■ Directions
Output only the stretch of the listing that starts at the line containing "RADIO2 pin CSN: SCL -> A2" and ends at the line containing "RADIO pin CSN: C15 -> A9", reproduced exactly with both ends.

■ Provided information

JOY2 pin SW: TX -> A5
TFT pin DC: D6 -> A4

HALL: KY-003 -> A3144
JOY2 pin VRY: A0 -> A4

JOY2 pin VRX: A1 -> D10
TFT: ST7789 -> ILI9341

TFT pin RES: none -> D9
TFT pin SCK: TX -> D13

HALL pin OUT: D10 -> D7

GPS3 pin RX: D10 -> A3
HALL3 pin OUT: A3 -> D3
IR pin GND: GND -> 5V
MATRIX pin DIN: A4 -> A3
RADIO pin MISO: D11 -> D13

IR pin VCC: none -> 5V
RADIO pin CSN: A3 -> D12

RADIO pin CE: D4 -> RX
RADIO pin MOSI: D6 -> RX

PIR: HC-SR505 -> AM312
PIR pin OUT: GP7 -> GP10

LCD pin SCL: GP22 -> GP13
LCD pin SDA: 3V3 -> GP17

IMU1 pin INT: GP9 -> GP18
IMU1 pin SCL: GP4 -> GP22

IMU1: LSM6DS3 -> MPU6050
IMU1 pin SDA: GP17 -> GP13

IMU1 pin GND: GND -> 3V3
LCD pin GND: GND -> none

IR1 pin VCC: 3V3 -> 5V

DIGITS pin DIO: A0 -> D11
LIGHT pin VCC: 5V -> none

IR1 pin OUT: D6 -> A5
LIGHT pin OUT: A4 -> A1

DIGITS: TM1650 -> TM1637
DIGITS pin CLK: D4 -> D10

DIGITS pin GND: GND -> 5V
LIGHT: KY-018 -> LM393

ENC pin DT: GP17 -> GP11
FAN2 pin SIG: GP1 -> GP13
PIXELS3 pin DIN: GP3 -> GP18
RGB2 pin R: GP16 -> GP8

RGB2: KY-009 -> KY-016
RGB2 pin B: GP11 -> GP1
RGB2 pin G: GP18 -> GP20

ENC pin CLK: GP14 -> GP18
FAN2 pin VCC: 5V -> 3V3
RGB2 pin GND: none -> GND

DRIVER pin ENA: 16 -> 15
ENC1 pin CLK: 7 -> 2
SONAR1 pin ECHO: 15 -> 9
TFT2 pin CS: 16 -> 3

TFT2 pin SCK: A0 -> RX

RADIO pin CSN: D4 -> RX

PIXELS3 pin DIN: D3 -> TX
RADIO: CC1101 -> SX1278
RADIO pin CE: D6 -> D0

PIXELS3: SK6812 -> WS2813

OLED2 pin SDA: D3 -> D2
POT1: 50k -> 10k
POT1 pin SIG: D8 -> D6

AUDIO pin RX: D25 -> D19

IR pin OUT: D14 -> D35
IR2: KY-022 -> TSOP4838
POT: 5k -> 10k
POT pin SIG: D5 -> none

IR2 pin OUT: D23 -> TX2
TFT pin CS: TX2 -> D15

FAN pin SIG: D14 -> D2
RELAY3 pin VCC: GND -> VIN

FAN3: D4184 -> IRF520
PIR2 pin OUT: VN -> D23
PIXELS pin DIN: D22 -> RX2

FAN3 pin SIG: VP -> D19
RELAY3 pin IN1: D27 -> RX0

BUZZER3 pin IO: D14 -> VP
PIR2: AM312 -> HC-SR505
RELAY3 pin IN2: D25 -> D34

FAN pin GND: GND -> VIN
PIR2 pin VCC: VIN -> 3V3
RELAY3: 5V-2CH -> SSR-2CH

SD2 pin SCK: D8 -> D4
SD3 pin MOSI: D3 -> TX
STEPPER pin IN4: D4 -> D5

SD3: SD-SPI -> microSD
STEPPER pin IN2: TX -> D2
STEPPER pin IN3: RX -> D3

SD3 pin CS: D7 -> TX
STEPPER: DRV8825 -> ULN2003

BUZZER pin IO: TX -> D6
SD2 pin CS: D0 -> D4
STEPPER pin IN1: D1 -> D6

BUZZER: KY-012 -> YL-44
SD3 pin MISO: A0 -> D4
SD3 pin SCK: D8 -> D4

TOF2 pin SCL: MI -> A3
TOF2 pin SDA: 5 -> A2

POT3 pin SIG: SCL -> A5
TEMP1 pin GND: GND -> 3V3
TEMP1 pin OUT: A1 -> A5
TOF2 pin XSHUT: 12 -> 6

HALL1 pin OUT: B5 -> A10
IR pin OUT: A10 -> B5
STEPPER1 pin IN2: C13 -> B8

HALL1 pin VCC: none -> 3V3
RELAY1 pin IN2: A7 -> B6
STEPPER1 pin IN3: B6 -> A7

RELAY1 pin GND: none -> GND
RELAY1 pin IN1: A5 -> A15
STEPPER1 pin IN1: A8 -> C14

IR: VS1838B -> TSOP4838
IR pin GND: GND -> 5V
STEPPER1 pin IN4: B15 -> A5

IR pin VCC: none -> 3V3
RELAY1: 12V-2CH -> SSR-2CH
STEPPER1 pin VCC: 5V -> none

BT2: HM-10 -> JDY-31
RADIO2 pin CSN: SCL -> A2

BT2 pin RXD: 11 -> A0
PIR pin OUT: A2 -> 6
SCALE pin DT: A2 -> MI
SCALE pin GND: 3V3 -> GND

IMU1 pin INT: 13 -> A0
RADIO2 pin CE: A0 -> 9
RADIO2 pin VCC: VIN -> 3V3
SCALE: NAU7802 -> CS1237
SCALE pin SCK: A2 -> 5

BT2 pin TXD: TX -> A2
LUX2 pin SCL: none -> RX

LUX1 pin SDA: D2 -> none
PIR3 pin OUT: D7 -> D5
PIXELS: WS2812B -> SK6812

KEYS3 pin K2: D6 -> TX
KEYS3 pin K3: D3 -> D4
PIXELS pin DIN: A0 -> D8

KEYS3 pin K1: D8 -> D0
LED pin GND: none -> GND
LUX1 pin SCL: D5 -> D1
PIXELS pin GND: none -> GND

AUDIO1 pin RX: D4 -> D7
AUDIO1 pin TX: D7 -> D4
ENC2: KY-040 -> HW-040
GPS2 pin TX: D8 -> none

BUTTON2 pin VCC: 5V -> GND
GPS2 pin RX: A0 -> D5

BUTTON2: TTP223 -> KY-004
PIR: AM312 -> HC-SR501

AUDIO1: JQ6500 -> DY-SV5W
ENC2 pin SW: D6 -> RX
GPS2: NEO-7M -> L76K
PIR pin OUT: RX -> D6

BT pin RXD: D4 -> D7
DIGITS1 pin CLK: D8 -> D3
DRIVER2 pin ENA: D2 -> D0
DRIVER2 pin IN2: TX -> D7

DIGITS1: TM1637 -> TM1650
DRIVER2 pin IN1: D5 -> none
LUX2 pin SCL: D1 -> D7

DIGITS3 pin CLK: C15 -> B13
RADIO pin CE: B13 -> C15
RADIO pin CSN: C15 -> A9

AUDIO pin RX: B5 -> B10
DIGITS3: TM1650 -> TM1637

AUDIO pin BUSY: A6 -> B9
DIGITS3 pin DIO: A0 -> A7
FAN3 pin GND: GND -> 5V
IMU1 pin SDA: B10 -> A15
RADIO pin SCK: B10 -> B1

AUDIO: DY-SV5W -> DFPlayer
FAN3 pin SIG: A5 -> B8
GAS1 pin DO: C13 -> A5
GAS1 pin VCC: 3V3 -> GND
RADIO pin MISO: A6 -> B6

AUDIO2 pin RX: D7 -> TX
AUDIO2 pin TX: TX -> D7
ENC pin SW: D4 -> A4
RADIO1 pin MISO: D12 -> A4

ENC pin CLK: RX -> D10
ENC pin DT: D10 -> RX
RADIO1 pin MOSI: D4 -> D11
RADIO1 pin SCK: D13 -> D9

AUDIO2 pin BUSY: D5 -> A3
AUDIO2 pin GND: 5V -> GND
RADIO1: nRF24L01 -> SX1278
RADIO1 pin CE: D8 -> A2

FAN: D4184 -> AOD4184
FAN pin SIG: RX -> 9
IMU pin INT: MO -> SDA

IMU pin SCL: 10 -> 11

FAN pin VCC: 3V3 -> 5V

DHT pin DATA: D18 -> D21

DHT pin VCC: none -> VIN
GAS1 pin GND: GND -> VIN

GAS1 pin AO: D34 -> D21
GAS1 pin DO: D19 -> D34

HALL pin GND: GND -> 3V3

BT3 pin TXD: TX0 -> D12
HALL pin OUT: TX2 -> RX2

■ Response area
RADIO2 pin CSN: SCL -> A2

BT2 pin RXD: 11 -> A0
PIR pin OUT: A2 -> 6
SCALE pin DT: A2 -> MI
SCALE pin GND: 3V3 -> GND

IMU1 pin INT: 13 -> A0
RADIO2 pin CE: A0 -> 9
RADIO2 pin VCC: VIN -> 3V3
SCALE: NAU7802 -> CS1237
SCALE pin SCK: A2 -> 5

BT2 pin TXD: TX -> A2
LUX2 pin SCL: none -> RX

LUX1 pin SDA: D2 -> none
PIR3 pin OUT: D7 -> D5
PIXELS: WS2812B -> SK6812

KEYS3 pin K2: D6 -> TX
KEYS3 pin K3: D3 -> D4
PIXELS pin DIN: A0 -> D8

KEYS3 pin K1: D8 -> D0
LED pin GND: none -> GND
LUX1 pin SCL: D5 -> D1
PIXELS pin GND: none -> GND

AUDIO1 pin RX: D4 -> D7
AUDIO1 pin TX: D7 -> D4
ENC2: KY-040 -> HW-040
GPS2 pin TX: D8 -> none

BUTTON2 pin VCC: 5V -> GND
GPS2 pin RX: A0 -> D5

BUTTON2: TTP223 -> KY-004
PIR: AM312 -> HC-SR501

AUDIO1: JQ6500 -> DY-SV5W
ENC2 pin SW: D6 -> RX
GPS2: NEO-7M -> L76K
PIR pin OUT: RX -> D6

BT pin RXD: D4 -> D7
DIGITS1 pin CLK: D8 -> D3
DRIVER2 pin ENA: D2 -> D0
DRIVER2 pin IN2: TX -> D7

DIGITS1: TM1637 -> TM1650
DRIVER2 pin IN1: D5 -> none
LUX2 pin SCL: D1 -> D7

DIGITS3 pin CLK: C15 -> B13
RADIO pin CE: B13 -> C15
RADIO pin CSN: C15 -> A9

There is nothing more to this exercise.